▸ YOUR GOAL
Every line from the one containing "brown cone E1 level 1 -> none" to the one containing "cyan plate B6 level 3 -> none" in the records below, both included, must be set down exactly, and no other line.

▸ DATA FOR REVIEW
^^^^

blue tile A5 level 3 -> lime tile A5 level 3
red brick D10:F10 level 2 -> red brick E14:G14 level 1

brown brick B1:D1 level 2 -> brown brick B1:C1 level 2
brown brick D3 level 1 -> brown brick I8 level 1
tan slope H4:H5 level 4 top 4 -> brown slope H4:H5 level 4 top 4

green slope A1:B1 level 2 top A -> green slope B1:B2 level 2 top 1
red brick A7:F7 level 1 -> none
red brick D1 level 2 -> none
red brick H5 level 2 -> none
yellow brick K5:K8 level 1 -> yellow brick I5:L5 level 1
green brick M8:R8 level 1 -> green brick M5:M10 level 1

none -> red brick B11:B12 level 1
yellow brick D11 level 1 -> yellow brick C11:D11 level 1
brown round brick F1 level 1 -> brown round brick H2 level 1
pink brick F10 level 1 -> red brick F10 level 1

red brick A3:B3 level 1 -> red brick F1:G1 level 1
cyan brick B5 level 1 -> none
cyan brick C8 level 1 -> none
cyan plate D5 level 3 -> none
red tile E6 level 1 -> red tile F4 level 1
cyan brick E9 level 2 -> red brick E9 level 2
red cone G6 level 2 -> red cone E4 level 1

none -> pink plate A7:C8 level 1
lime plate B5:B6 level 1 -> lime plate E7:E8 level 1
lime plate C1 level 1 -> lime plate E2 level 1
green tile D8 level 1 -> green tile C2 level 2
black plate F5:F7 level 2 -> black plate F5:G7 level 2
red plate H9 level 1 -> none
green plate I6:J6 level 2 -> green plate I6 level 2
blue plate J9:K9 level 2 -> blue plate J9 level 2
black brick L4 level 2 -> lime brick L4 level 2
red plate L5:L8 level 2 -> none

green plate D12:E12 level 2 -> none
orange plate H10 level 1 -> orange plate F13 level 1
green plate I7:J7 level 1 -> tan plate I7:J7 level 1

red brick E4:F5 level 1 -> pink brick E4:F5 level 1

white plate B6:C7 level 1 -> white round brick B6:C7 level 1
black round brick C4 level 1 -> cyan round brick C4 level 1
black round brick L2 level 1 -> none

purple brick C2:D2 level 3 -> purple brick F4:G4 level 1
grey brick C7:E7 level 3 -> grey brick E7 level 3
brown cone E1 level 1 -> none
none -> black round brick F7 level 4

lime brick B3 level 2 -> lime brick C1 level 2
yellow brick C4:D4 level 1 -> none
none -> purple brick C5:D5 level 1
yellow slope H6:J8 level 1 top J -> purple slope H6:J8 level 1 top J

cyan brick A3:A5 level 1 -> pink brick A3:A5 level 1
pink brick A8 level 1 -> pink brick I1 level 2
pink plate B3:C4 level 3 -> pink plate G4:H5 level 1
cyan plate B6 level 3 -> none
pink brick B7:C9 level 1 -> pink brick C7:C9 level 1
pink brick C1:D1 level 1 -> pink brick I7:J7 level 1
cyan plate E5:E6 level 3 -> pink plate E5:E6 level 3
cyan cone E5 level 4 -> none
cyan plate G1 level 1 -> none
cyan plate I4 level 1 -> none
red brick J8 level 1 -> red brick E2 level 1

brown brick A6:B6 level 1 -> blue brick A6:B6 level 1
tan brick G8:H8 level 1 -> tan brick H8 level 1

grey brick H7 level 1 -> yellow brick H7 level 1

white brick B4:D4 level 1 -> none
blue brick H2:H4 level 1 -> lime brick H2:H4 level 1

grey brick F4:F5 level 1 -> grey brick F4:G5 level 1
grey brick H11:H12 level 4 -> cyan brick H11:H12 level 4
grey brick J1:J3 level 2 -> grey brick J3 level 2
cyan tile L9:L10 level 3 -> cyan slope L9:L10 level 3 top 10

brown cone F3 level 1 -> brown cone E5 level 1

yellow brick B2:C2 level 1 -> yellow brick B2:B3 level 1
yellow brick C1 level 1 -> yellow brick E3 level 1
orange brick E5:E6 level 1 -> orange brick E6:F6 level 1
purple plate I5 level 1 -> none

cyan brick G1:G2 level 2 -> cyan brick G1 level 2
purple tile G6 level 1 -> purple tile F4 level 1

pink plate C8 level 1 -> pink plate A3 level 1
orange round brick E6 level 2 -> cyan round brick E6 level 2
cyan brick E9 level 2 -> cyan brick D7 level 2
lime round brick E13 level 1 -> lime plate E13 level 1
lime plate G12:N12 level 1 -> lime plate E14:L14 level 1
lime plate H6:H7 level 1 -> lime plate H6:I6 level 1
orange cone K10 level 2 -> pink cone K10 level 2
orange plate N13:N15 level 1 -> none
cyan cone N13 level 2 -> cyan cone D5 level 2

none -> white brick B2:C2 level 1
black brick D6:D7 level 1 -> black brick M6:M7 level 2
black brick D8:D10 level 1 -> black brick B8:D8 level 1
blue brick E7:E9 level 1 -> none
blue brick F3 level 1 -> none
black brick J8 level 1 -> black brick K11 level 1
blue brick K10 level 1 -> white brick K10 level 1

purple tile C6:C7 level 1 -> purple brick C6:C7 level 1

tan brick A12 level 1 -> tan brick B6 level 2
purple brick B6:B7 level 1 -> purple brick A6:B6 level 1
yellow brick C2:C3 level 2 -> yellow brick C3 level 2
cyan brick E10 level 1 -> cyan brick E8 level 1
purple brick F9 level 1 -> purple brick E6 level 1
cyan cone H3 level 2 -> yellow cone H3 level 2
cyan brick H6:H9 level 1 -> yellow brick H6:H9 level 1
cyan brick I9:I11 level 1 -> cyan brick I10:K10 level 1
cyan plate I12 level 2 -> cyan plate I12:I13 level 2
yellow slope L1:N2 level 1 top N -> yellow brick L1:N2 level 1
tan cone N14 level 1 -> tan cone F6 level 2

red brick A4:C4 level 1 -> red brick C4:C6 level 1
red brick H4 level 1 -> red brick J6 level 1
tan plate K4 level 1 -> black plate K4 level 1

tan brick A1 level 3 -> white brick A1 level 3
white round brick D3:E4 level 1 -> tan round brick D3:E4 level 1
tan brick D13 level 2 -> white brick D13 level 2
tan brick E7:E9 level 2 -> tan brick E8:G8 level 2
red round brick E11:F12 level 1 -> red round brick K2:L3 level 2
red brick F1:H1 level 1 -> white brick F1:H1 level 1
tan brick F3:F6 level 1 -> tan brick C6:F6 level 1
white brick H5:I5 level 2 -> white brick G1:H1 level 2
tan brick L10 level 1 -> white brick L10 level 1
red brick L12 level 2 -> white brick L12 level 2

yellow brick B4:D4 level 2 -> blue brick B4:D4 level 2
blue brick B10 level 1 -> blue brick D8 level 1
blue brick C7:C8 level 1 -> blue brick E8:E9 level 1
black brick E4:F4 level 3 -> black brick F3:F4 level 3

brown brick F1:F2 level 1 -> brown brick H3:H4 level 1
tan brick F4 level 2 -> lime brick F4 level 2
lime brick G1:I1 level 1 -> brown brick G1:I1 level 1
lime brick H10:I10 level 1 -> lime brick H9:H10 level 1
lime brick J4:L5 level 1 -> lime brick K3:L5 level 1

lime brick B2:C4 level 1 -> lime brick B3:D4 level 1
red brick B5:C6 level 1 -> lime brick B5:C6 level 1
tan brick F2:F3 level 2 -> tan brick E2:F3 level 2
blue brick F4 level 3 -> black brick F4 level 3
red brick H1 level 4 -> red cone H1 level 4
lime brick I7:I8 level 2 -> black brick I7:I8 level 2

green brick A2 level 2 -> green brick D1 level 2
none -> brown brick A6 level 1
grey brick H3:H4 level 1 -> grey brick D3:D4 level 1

^^^^

▸ SOLVED EXERCISE
brown cone E1 level 1 -> none
none -> black round brick F7 level 4

lime brick B3 level 2 -> lime brick C1 level 2
yellow brick C4:D4 level 1 -> none
none -> purple brick C5:D5 level 1
yellow slope H6:J8 level 1 top J -> purple slope H6:J8 level 1 top J

cyan brick A3:A5 level 1 -> pink brick A3:A5 level 1
pink brick A8 level 1 -> pink brick I1 level 2
pink plate B3:C4 level 3 -> pink plate G4:H5 level 1
cyan plate B6 level 3 -> none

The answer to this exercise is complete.